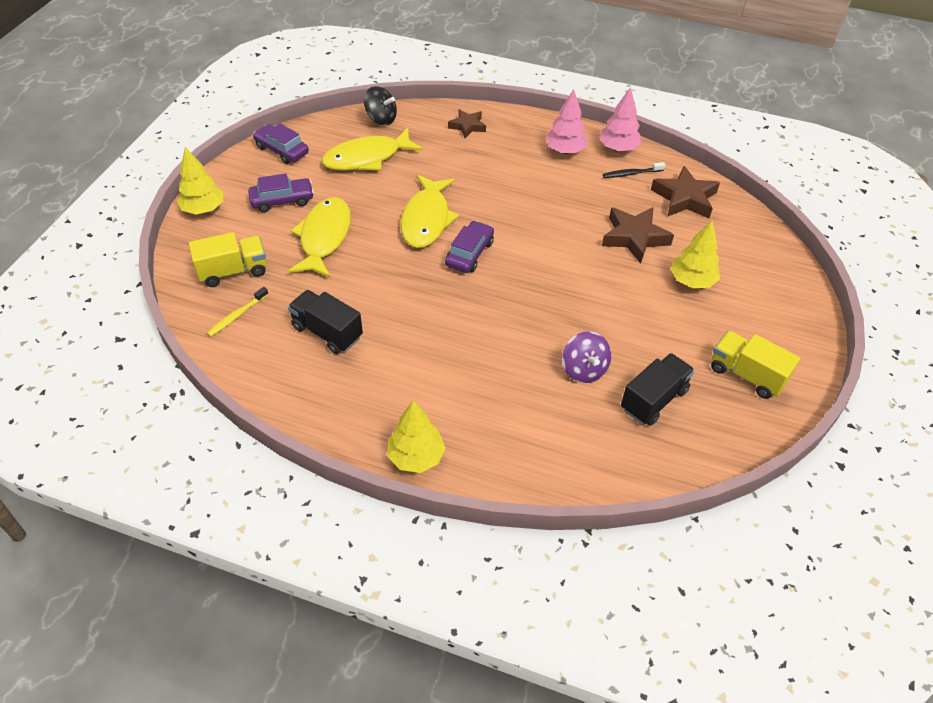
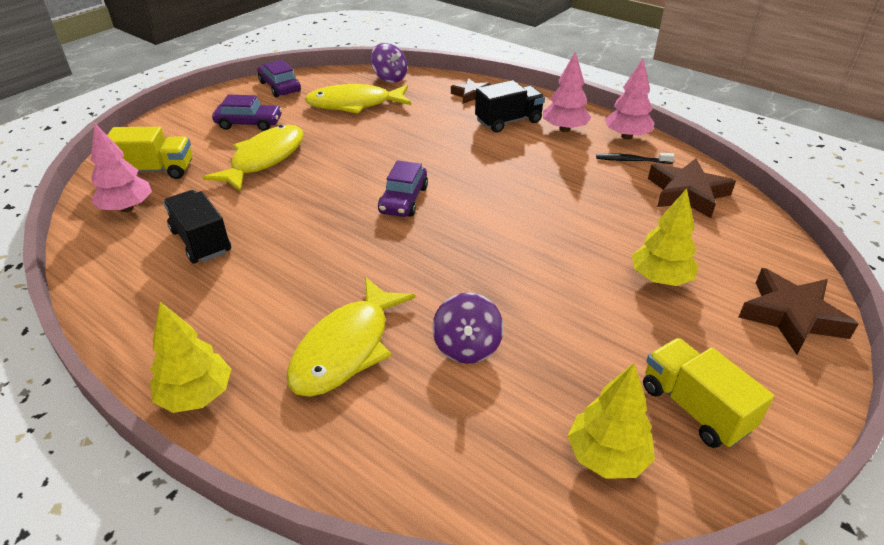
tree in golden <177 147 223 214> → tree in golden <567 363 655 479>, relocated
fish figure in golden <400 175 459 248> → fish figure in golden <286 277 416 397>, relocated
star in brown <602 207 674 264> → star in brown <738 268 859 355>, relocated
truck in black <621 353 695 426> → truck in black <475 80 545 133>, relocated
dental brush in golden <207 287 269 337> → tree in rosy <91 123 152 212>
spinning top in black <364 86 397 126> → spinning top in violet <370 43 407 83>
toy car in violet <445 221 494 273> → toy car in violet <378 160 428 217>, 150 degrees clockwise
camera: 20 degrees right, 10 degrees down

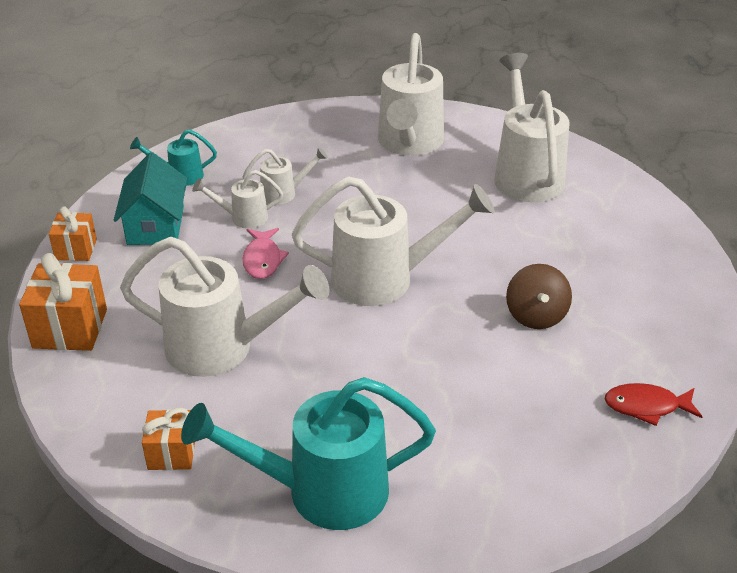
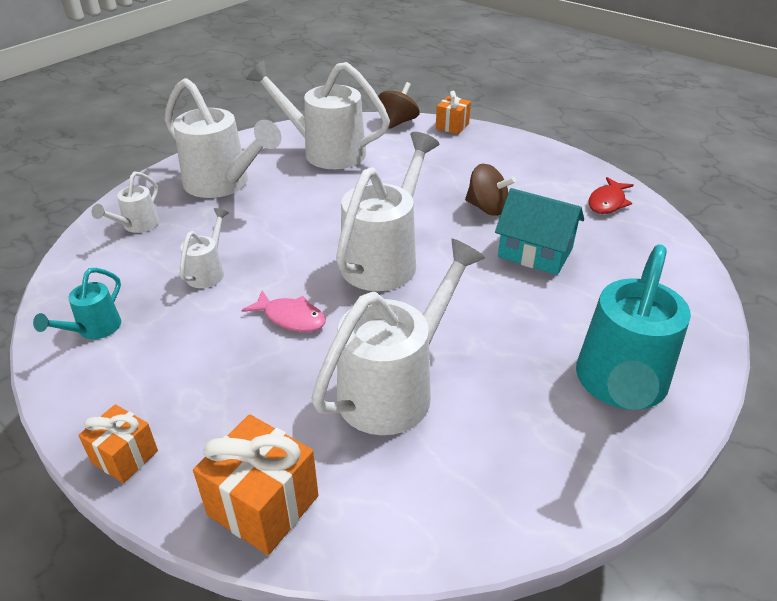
- → spinning top in brown <378 82 420 129>
house in turquoise <114 152 187 245> → house in turquoise <495 188 584 275>, relocated
gift in orange <142 408 195 470> → gift in orange <436 91 471 134>, relocated
watering pot in white <192 170 283 229> → watering pot in white <92 171 159 233>, relocated
camera: 60 degrees left, 0 degrees up

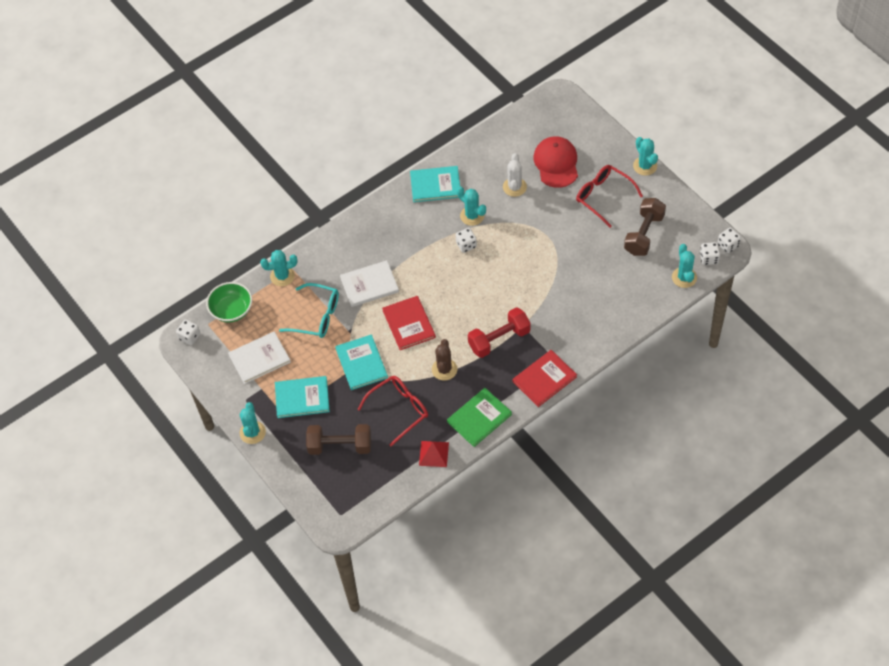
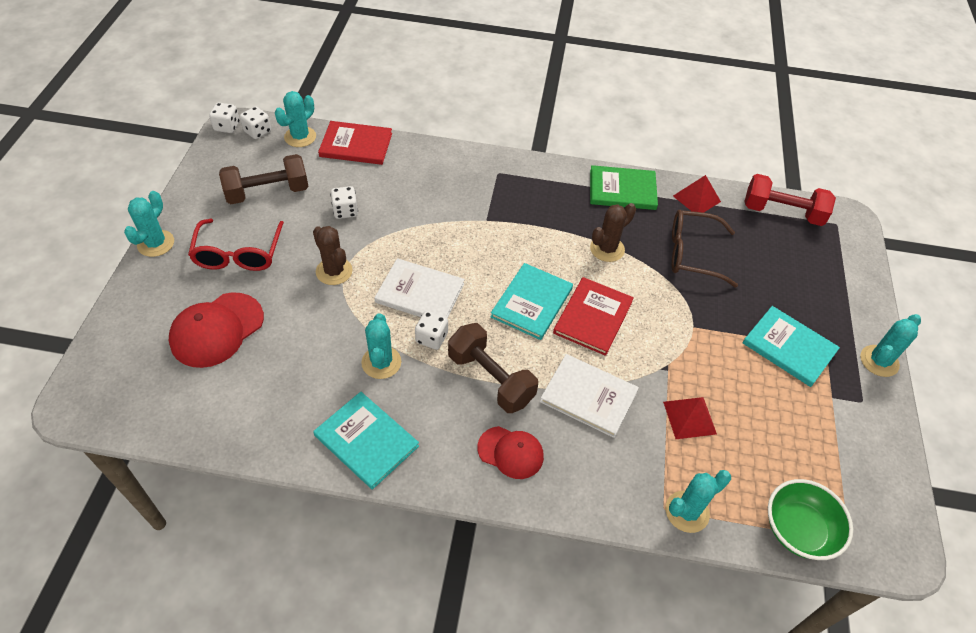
saguaro cactus in white <503 153 527 197> → -
- → saguaro cactus in brown <313 226 353 285>
- → cap in crimson <477 426 544 479>
die in white <176 320 200 345> → die in white <330 186 358 219>, relocated
hardcover in white <228 332 291 384> → hardcover in white <374 258 465 319>, relocated
free weight in brown <306 424 371 455> → free weight in brown <448 323 538 413>, relocated
hardcover in turquoise <335 334 388 390> → hardcover in turquoise <490 263 573 340>, relocated
free weight in crimson <468 307 531 358> → free weight in crimson <744 174 836 226>, relocated
hardcover in crimson <512 350 577 407> → hardcover in crimson <318 121 392 165>, relocated
eyeglasses in turquoise <279 283 339 338> → pyramid shape in crimson <663 397 717 439>
eyeglasses in crimson <357 376 428 447> → eyeglasses in brown <672 210 738 288>
saguaro cactus in turquoise <260 250 298 286> → saguaro cactus in turquoise <666 470 731 533>, 60 degrees counterclockwise
camera: 140 degrees left, 5 degrees down

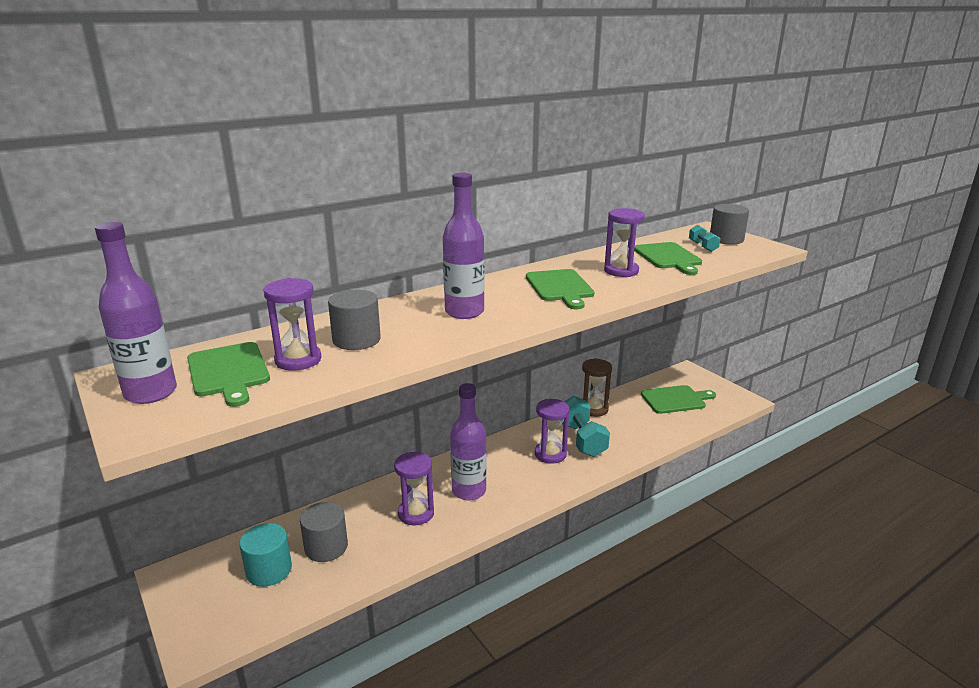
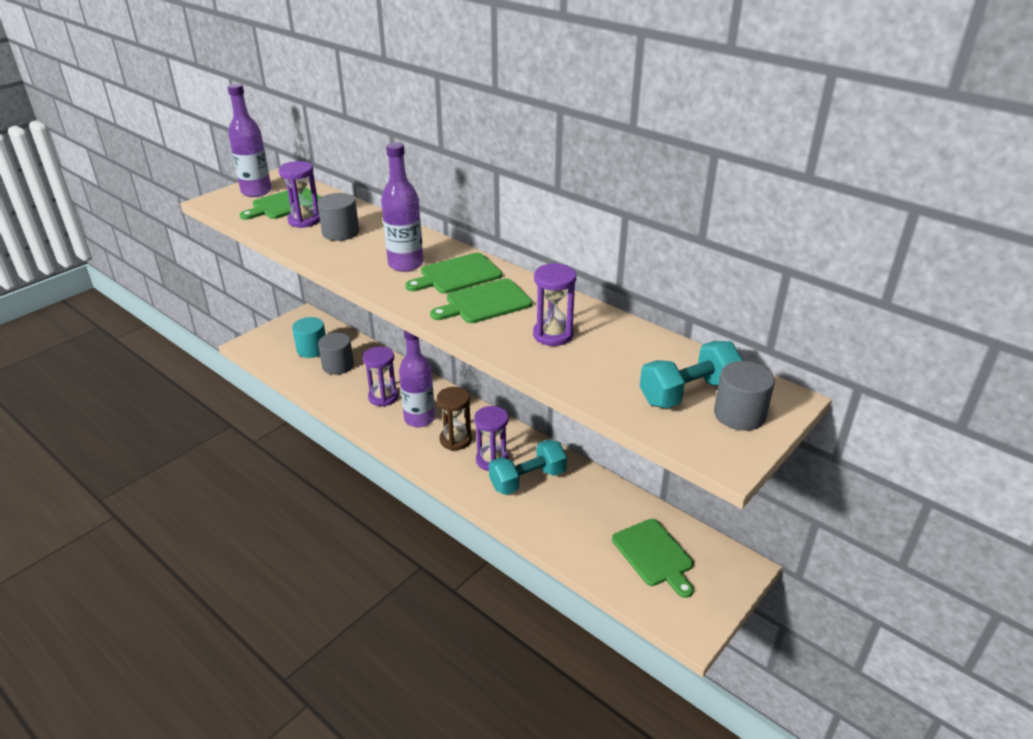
hourglass in brown <582 358 612 417> → hourglass in brown <437 387 472 451>, relocated
cutting board in emerald <634 242 702 275> → cutting board in emerald <405 253 502 294>, relocated
free weight in turquoise <689 225 721 252> → free weight in turquoise <640 341 743 408>, x1.87
camera: 75 degrees right, 10 degrees up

| The task |
If an entry contains a picture, omit it; restate everything else word for word.

| Solution to this task |
tree in golden <177 147 223 214> → tree in golden <567 363 655 479>, relocated
fish figure in golden <400 175 459 248> → fish figure in golden <286 277 416 397>, relocated
star in brown <602 207 674 264> → star in brown <738 268 859 355>, relocated
truck in black <621 353 695 426> → truck in black <475 80 545 133>, relocated
dental brush in golden <207 287 269 337> → tree in rosy <91 123 152 212>
spinning top in black <364 86 397 126> → spinning top in violet <370 43 407 83>
toy car in violet <445 221 494 273> → toy car in violet <378 160 428 217>, 150 degrees clockwise
camera: 20 degrees right, 10 degrees down

- → spinning top in brown <378 82 420 129>
house in turquoise <114 152 187 245> → house in turquoise <495 188 584 275>, relocated
gift in orange <142 408 195 470> → gift in orange <436 91 471 134>, relocated
watering pot in white <192 170 283 229> → watering pot in white <92 171 159 233>, relocated
camera: 60 degrees left, 0 degrees up

saguaro cactus in white <503 153 527 197> → -
- → saguaro cactus in brown <313 226 353 285>
- → cap in crimson <477 426 544 479>
die in white <176 320 200 345> → die in white <330 186 358 219>, relocated
hardcover in white <228 332 291 384> → hardcover in white <374 258 465 319>, relocated
free weight in brown <306 424 371 455> → free weight in brown <448 323 538 413>, relocated
hardcover in turquoise <335 334 388 390> → hardcover in turquoise <490 263 573 340>, relocated
free weight in crimson <468 307 531 358> → free weight in crimson <744 174 836 226>, relocated
hardcover in crimson <512 350 577 407> → hardcover in crimson <318 121 392 165>, relocated
eyeglasses in turquoise <279 283 339 338> → pyramid shape in crimson <663 397 717 439>
eyeglasses in crimson <357 376 428 447> → eyeglasses in brown <672 210 738 288>
saguaro cactus in turquoise <260 250 298 286> → saguaro cactus in turquoise <666 470 731 533>, 60 degrees counterclockwise
camera: 140 degrees left, 5 degrees down

hourglass in brown <582 358 612 417> → hourglass in brown <437 387 472 451>, relocated
cutting board in emerald <634 242 702 275> → cutting board in emerald <405 253 502 294>, relocated
free weight in turquoise <689 225 721 252> → free weight in turquoise <640 341 743 408>, x1.87
camera: 75 degrees right, 10 degrees up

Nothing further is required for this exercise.